Scene image comparisons:
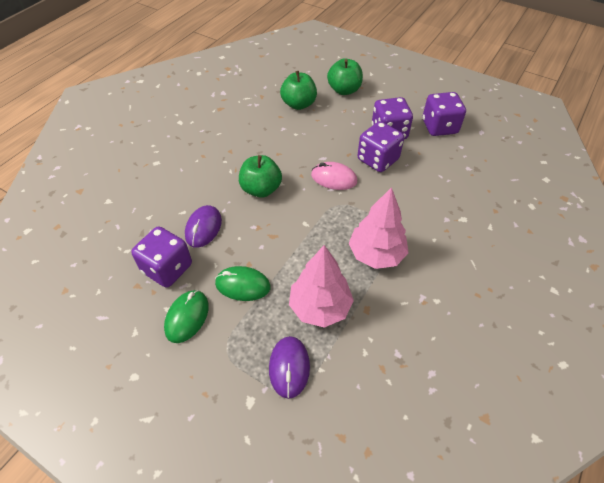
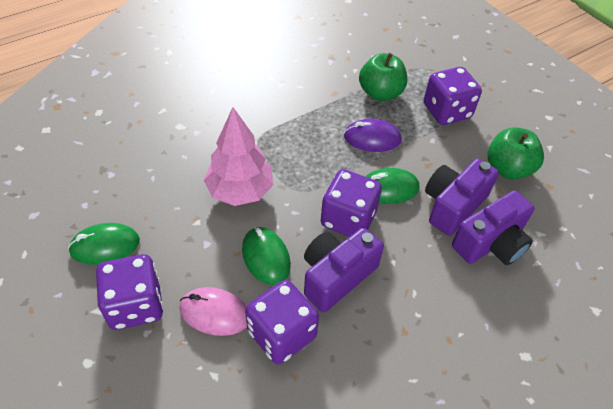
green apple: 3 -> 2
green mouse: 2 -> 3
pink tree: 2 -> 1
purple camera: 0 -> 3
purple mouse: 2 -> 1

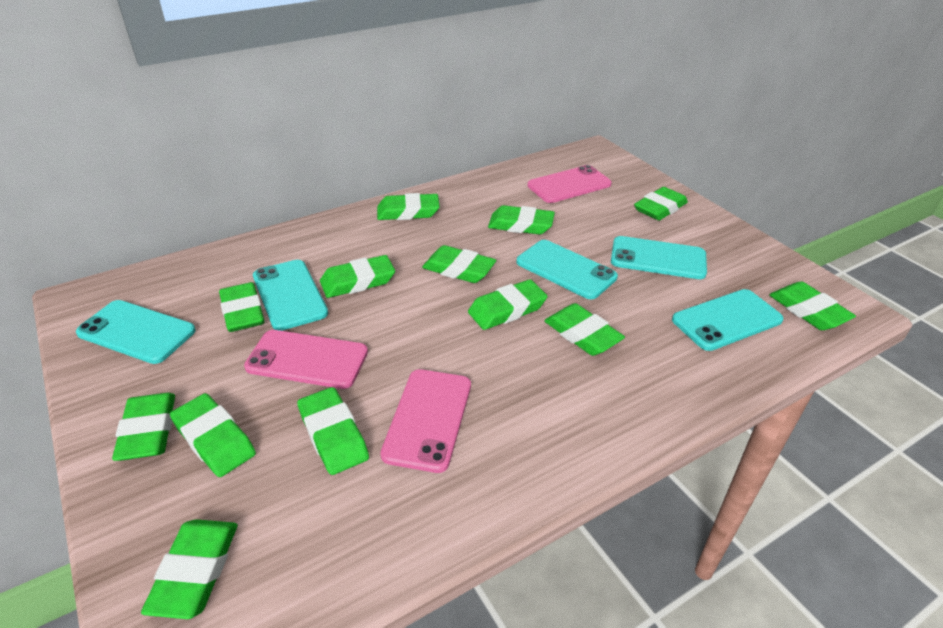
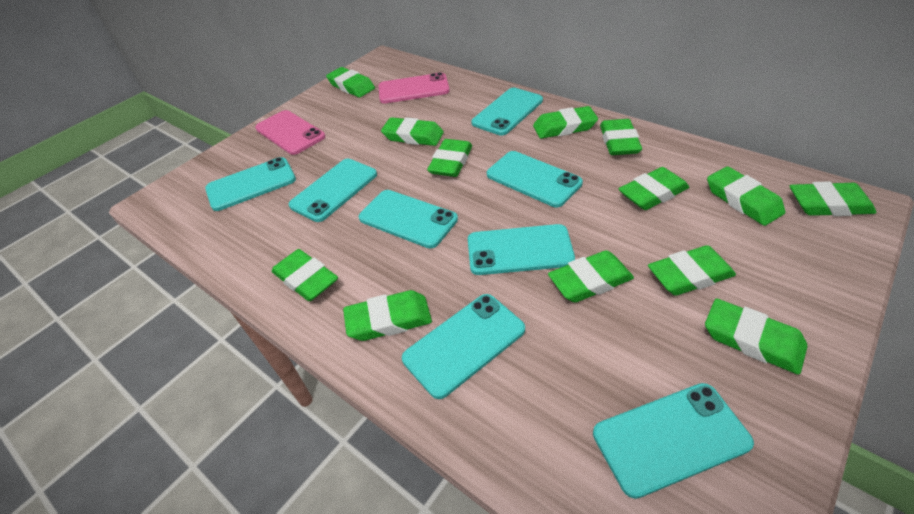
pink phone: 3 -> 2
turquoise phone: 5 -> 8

▶ Task directions
In your reply, please set down exactly the lines from the one containing "purple camera: 0 -> 3" through the end of the records, with the pictures left out.

▶ Exercise response
purple camera: 0 -> 3
purple mouse: 2 -> 1

pink phone: 3 -> 2
turquoise phone: 5 -> 8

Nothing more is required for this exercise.